TASK TO COMPLETE — In the copy of these records, include no pictures and change nothing else.

[Object change descriptions]
[Start of Attachment]

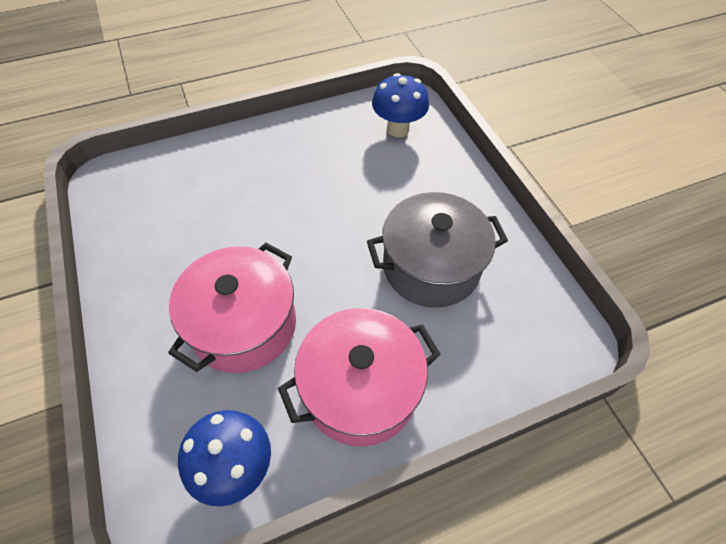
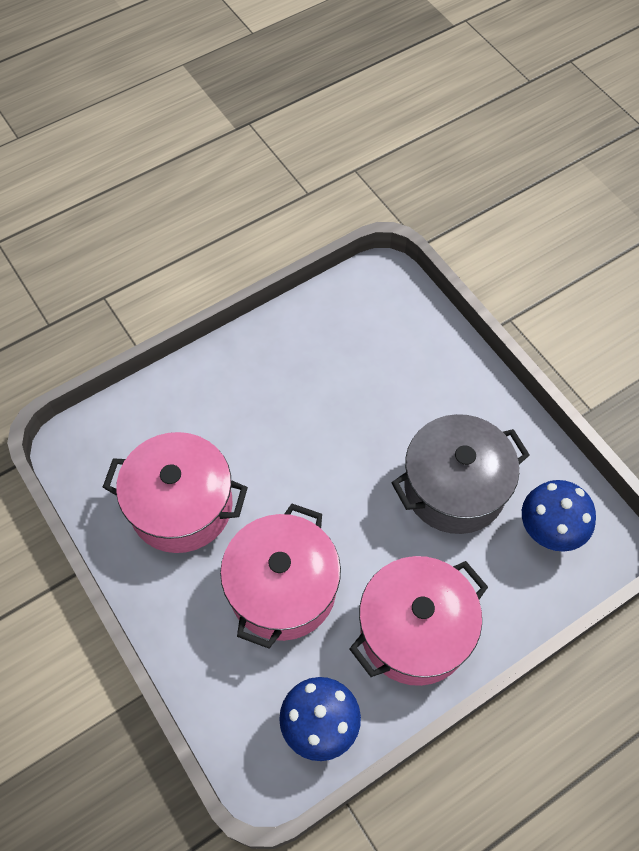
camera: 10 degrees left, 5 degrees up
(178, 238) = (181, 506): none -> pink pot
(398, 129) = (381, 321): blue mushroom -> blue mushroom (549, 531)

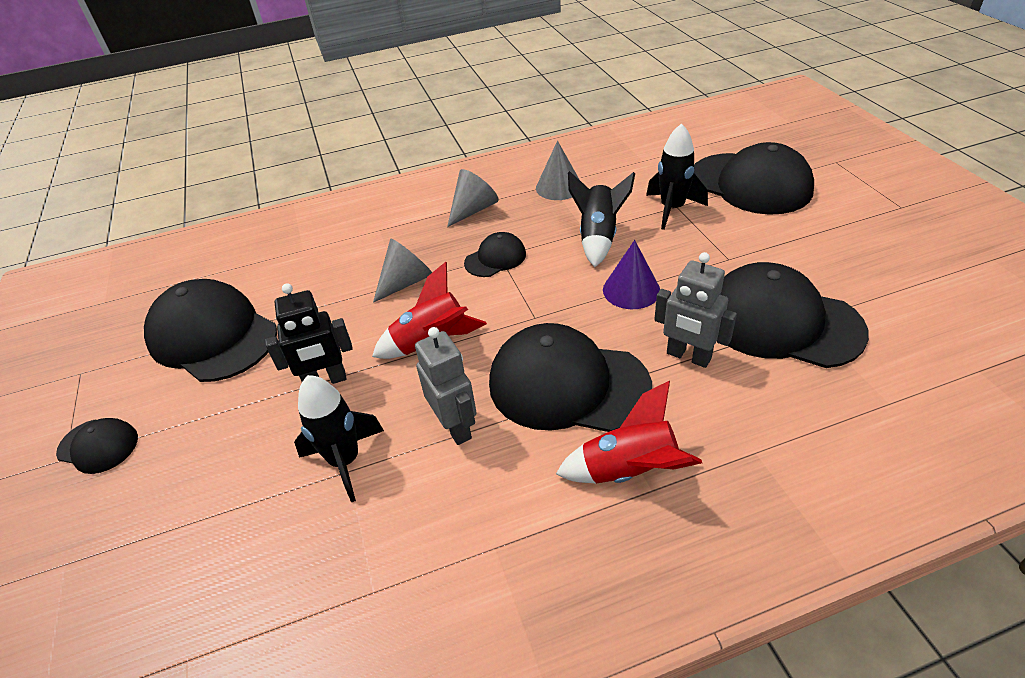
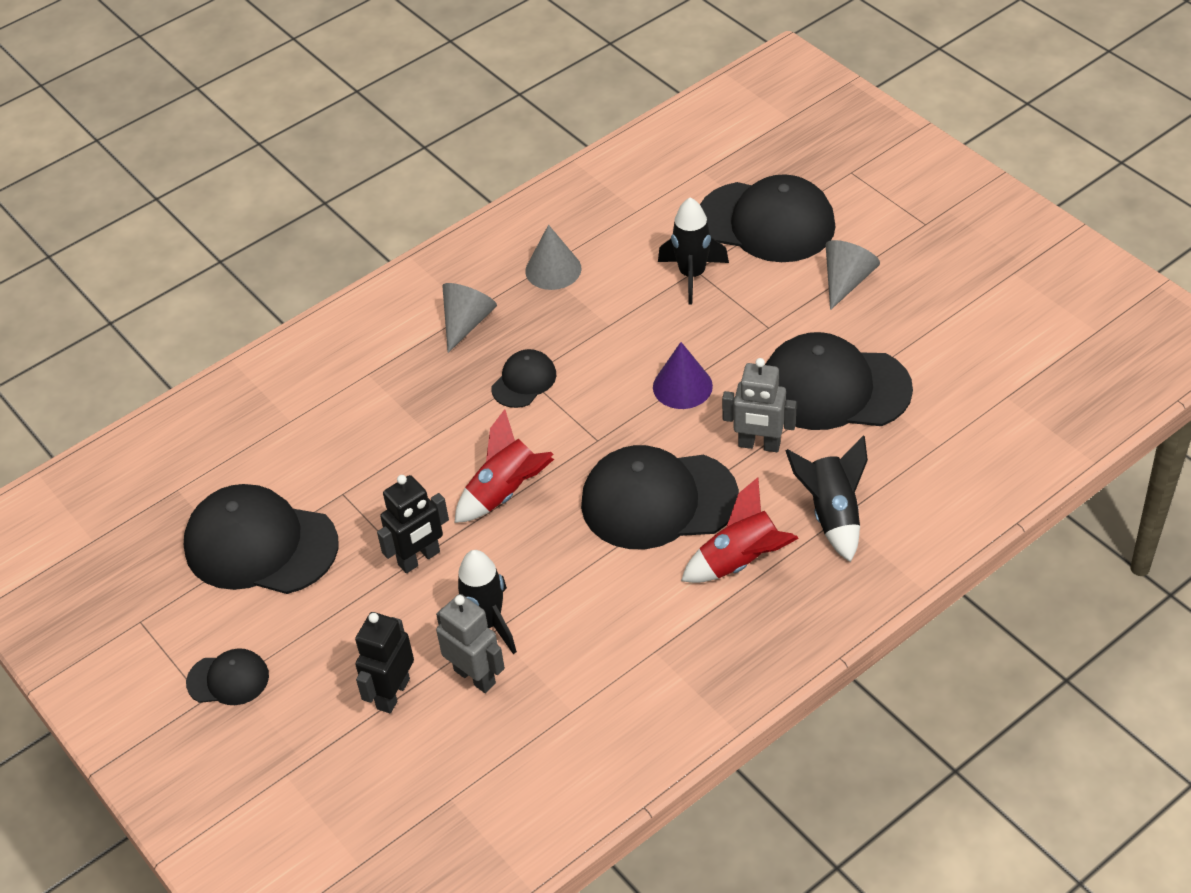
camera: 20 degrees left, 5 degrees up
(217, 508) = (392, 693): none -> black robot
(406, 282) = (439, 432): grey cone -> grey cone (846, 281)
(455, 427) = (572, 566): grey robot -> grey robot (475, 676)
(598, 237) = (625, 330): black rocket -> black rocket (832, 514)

[End of Attachment]

ANSWER TO THIS TASK —
camera: 10 degrees left, 5 degrees up
(178, 238) = (181, 506): none -> pink pot
(398, 129) = (381, 321): blue mushroom -> blue mushroom (549, 531)

camera: 20 degrees left, 5 degrees up
(217, 508) = (392, 693): none -> black robot
(406, 282) = (439, 432): grey cone -> grey cone (846, 281)
(455, 427) = (572, 566): grey robot -> grey robot (475, 676)
(598, 237) = (625, 330): black rocket -> black rocket (832, 514)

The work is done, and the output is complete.